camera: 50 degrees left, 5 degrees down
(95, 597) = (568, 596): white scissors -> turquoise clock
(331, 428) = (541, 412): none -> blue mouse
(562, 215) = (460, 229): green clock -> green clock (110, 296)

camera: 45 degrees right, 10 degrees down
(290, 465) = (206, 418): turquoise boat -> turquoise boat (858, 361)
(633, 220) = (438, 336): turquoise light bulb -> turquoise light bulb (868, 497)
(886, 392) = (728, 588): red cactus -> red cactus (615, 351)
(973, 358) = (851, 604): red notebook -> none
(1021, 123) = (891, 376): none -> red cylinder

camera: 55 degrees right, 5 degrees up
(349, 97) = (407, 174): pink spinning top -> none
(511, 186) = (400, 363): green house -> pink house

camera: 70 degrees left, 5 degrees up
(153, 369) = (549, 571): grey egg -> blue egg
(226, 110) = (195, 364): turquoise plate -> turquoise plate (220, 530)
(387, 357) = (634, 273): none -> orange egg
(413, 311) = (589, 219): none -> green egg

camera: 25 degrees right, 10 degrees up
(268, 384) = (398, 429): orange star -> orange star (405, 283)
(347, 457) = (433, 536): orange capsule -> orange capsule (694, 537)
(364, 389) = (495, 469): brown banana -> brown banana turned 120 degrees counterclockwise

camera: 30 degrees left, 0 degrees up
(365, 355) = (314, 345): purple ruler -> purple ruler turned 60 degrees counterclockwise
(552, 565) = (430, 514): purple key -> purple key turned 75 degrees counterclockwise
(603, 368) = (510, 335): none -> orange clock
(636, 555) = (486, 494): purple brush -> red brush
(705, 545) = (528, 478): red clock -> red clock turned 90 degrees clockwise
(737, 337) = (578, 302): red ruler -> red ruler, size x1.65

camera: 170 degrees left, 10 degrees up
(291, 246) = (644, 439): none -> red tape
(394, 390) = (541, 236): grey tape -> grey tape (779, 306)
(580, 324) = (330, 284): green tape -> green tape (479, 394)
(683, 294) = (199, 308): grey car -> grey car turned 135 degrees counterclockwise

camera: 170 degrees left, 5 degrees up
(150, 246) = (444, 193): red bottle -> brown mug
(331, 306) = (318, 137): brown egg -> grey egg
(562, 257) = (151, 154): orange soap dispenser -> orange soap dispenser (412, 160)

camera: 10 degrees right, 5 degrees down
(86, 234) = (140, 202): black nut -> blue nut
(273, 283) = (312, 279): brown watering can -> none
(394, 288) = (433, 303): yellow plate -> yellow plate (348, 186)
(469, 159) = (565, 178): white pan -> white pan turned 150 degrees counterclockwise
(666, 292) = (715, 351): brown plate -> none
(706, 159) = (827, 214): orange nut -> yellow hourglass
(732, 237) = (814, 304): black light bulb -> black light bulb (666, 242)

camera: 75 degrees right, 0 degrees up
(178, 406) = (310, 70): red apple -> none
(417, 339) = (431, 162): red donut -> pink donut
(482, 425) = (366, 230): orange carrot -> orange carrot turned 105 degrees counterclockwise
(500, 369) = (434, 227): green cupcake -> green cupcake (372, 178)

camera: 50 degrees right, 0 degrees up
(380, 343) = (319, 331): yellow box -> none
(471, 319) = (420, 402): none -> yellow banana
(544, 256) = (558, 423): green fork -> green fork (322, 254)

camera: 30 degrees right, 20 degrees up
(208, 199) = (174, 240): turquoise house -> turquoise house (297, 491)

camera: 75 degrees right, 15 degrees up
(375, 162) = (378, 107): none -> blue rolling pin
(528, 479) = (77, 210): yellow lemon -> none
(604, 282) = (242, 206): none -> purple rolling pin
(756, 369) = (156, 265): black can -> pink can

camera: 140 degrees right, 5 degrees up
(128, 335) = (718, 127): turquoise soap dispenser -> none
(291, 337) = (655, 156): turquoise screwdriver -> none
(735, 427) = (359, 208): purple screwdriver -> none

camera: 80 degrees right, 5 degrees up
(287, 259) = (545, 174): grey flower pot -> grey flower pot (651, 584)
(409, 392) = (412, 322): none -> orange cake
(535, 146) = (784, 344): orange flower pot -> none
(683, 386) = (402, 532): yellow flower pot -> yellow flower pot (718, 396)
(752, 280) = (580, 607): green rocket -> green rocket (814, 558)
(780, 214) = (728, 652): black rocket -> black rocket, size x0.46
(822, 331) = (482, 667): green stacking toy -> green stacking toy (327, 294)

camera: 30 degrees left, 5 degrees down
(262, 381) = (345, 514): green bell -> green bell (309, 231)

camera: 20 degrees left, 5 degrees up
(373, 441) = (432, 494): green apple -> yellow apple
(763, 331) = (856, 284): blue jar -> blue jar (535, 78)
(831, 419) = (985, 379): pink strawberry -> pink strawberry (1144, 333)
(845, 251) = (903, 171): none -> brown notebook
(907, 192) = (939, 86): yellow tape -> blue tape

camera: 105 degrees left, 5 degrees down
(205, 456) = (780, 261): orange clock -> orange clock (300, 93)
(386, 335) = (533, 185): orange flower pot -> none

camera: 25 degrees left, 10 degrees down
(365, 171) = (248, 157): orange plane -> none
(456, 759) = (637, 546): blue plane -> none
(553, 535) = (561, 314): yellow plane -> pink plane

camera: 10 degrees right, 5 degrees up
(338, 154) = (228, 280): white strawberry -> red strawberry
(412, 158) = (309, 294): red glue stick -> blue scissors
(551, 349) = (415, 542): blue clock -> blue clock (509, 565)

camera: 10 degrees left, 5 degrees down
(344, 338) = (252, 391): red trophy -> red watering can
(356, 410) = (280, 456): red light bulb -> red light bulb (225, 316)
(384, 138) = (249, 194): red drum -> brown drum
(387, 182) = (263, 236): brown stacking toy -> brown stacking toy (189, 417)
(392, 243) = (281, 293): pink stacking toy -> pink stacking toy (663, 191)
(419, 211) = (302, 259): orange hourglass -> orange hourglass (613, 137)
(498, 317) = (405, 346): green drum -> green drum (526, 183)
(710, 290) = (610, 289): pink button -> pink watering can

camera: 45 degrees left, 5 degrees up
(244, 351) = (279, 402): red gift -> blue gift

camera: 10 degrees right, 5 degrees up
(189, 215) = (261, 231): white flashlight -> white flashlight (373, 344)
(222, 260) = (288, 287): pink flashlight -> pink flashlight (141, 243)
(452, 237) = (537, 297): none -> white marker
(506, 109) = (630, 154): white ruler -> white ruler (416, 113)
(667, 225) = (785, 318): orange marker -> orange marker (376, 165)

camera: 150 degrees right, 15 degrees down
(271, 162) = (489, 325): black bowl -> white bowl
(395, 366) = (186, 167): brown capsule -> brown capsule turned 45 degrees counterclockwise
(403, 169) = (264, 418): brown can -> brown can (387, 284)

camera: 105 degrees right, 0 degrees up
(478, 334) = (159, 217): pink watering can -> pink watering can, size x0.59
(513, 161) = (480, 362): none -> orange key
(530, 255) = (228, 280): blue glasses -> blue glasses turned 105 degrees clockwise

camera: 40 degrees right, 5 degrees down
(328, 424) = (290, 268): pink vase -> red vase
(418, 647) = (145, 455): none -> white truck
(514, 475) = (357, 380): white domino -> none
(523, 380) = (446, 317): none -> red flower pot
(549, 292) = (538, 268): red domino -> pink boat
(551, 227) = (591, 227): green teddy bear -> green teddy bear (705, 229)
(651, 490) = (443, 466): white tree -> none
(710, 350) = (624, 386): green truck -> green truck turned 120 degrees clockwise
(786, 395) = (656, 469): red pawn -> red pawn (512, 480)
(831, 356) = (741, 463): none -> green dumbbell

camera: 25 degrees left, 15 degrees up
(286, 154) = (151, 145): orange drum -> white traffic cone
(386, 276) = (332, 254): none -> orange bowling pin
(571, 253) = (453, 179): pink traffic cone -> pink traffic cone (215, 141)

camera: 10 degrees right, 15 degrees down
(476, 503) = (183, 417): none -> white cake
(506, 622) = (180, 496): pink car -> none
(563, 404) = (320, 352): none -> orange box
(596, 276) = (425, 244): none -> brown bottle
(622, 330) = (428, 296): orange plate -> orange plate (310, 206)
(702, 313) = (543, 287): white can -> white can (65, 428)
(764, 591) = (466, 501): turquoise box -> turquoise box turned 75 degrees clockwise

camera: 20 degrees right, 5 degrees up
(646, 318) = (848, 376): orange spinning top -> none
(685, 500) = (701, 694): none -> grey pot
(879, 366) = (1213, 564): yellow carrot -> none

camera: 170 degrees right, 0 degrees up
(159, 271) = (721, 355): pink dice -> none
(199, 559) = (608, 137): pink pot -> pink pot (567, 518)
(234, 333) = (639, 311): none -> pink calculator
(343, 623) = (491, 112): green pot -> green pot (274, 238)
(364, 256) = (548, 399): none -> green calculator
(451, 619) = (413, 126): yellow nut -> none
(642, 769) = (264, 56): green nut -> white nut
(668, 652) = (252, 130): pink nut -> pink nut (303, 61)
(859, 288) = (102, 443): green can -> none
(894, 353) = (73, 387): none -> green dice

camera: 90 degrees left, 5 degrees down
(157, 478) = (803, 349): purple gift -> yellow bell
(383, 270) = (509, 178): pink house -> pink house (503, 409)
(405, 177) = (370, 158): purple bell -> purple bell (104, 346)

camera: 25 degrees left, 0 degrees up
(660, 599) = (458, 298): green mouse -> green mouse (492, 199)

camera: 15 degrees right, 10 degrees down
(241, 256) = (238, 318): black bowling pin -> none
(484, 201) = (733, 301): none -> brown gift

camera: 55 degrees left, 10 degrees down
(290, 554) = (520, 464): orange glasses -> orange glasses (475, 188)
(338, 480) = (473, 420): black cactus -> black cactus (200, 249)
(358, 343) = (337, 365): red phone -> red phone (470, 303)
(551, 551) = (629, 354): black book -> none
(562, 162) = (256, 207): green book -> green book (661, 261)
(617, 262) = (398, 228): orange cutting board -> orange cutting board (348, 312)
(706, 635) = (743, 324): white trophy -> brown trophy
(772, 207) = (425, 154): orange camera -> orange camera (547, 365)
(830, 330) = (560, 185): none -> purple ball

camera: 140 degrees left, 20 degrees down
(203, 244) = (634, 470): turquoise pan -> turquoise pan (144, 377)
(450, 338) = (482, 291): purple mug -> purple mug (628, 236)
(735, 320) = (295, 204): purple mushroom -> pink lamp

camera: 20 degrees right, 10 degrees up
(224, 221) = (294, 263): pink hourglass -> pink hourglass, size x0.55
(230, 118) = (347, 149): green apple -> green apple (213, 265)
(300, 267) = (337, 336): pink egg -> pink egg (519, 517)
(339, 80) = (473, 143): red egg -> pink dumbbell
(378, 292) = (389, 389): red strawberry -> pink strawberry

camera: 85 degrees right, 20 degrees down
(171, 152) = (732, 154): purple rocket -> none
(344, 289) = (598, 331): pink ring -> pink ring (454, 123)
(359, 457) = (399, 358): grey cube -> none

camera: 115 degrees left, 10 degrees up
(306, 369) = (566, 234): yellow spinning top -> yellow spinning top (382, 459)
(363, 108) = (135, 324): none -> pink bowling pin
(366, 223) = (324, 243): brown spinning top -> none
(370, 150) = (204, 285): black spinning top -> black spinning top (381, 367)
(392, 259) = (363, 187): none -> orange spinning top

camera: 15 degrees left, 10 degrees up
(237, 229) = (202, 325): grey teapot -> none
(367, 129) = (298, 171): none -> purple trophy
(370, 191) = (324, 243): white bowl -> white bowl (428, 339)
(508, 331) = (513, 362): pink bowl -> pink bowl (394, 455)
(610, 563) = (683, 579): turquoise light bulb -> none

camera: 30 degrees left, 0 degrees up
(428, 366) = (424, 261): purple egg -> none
------------------------------------------------
Whenever a line in the records above contains the string "rolling", copy that line.

(375, 162) = (378, 107): none -> blue rolling pin
(604, 282) = (242, 206): none -> purple rolling pin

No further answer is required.